TASK REQUIREMENTS ▸ Count every line in the records below that contains the string "moved". Report that number alone.

[Two-dimensional motion records]
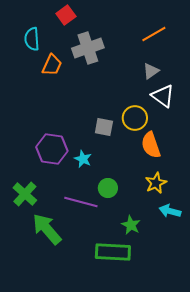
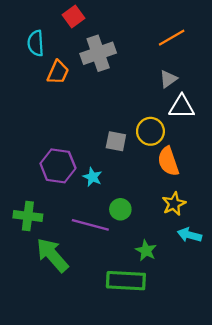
white triangle: (163, 96) -> (182, 107), turned -35
green cross: (25, 194) -> (28, 216), turned -35

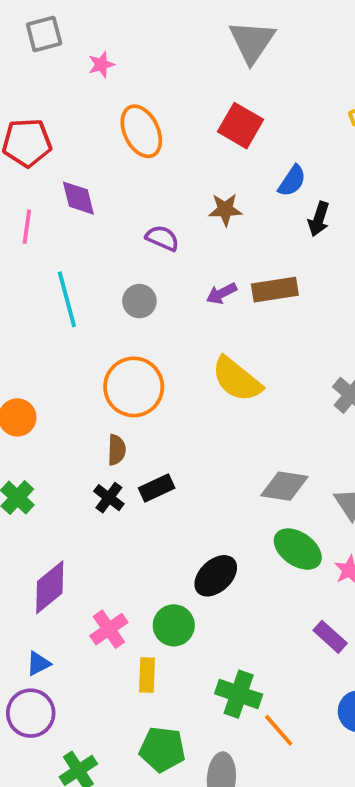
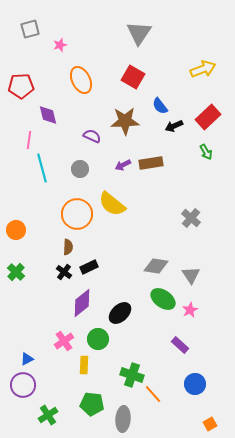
blue semicircle: (292, 181) -> (160, 106), turned 108
brown star: (225, 210) -> (125, 121), size x1.6
black arrow: (319, 219) -> (174, 126), turned 48
pink line: (27, 227) -> (29, 140), moved
yellow semicircle: (237, 379) -> (112, 204), moved
purple diamond: (50, 587) -> (82, 303), moved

EXERCISE RESULT ▸ 3